▶ [YOUR OBJECTIVE] Search the entries for lines that contain the word "turquoise", and report each one found.

Image change detection data:
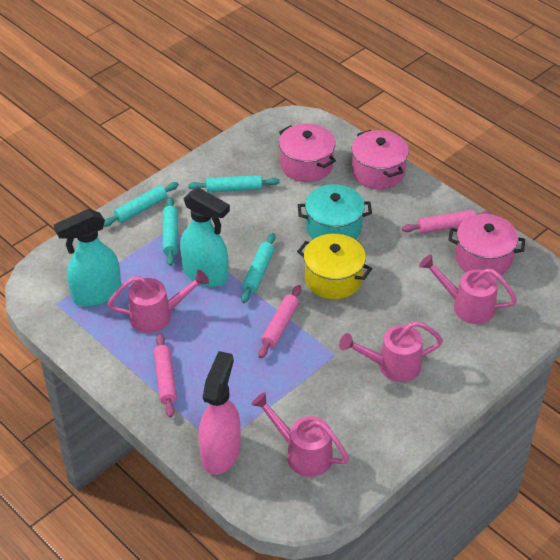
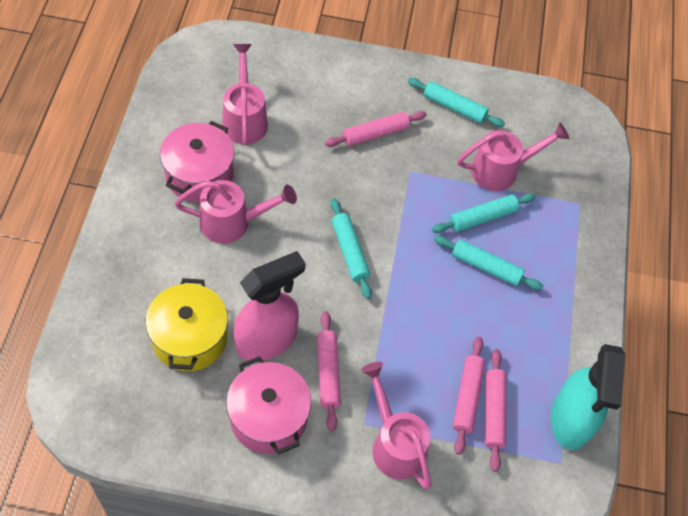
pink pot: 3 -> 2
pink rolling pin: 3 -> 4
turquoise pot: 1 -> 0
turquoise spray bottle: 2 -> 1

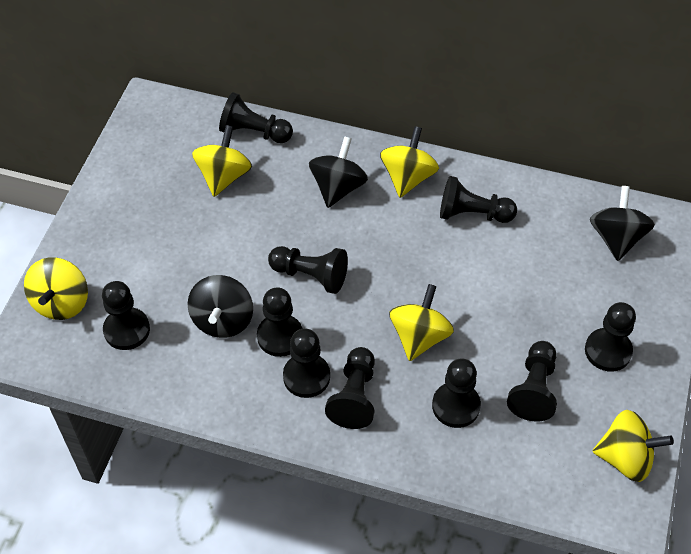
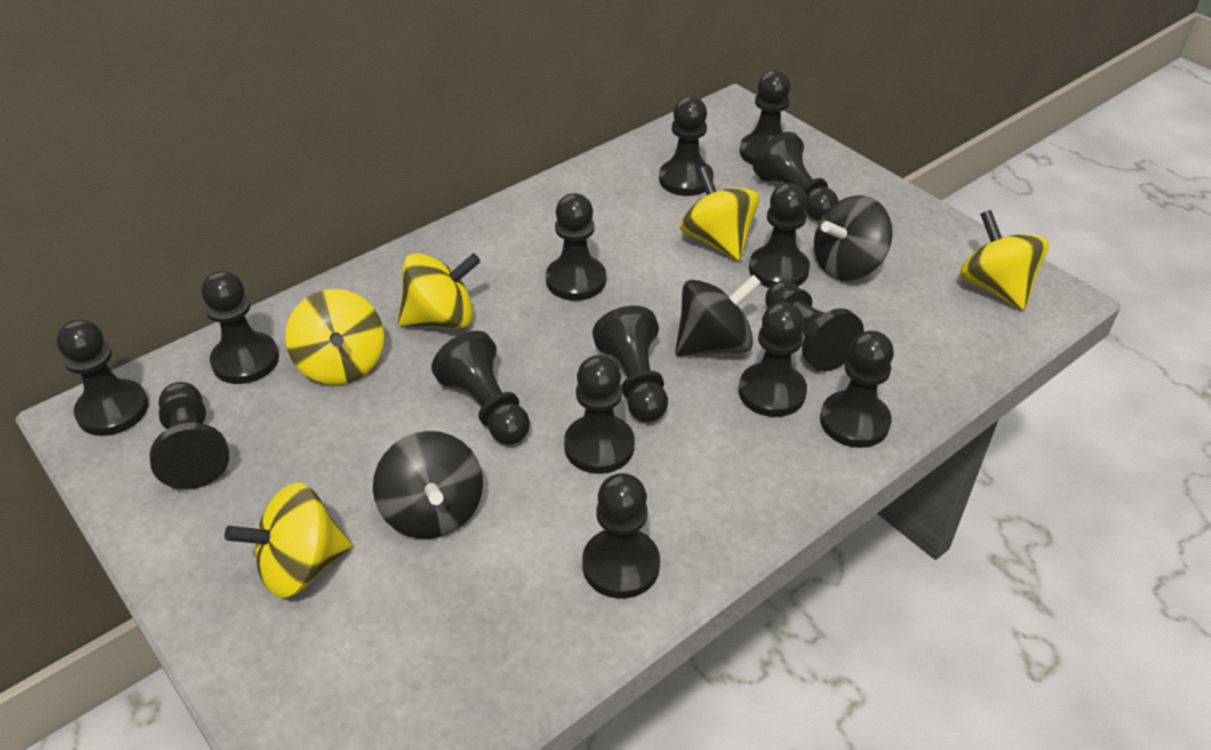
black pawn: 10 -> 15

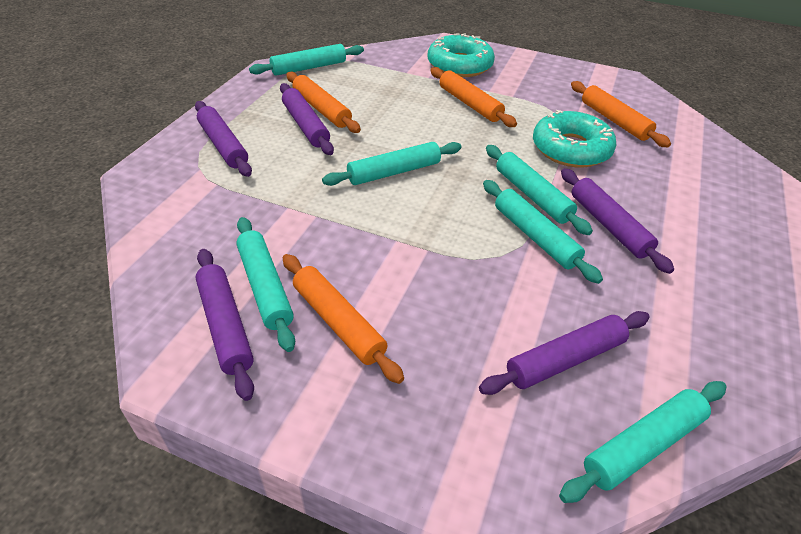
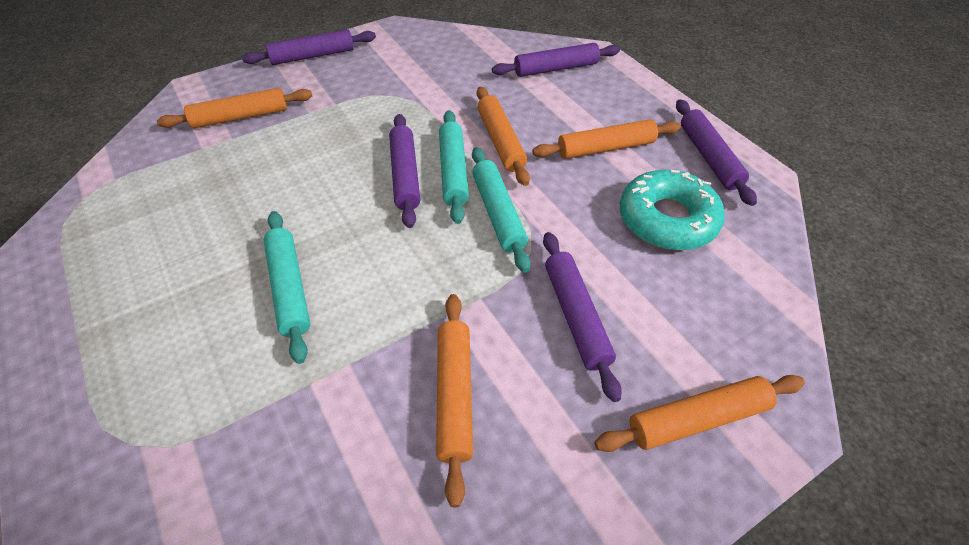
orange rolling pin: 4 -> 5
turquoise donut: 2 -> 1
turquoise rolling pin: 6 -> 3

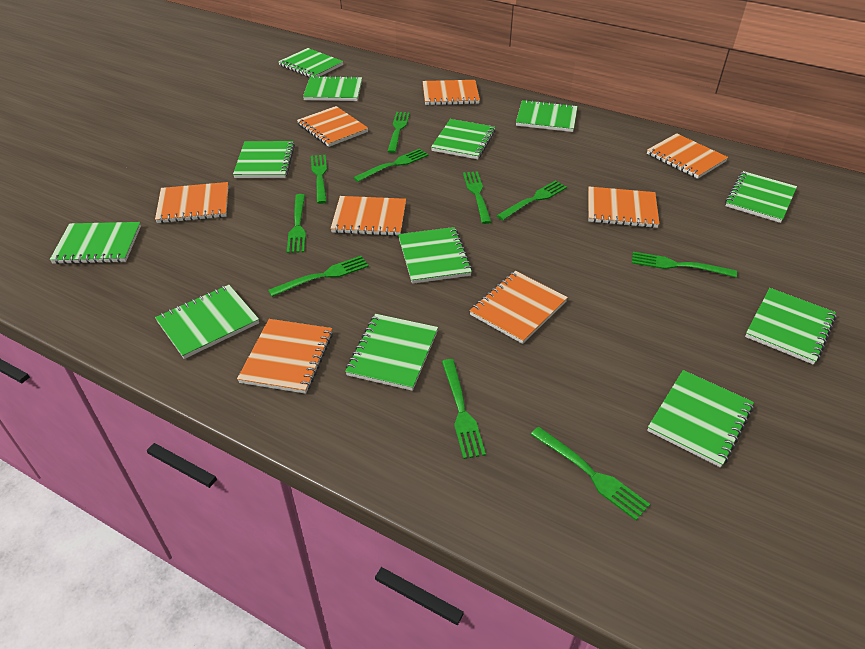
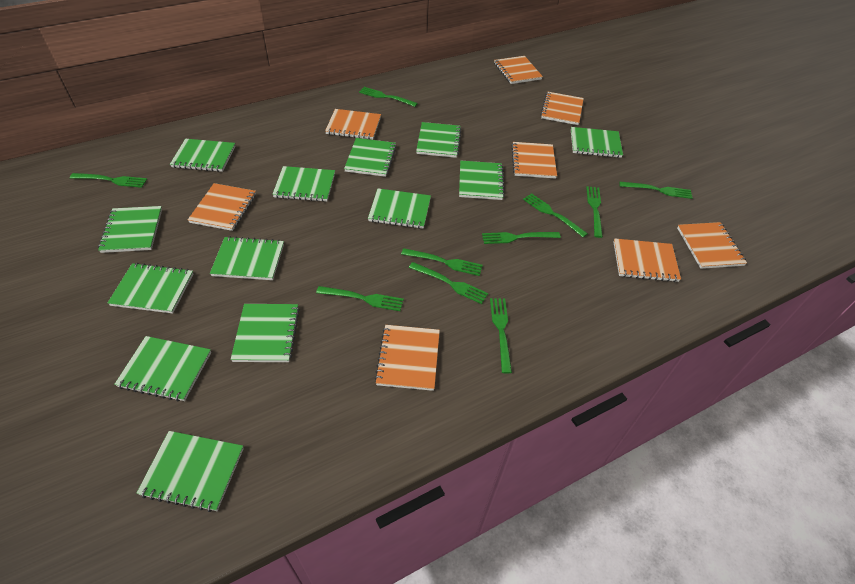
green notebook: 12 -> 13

▶ [RESPONSE FOR THIS EXERCISE]
turquoise pot: 1 -> 0
turquoise spray bottle: 2 -> 1
turquoise donut: 2 -> 1
turquoise rolling pin: 6 -> 3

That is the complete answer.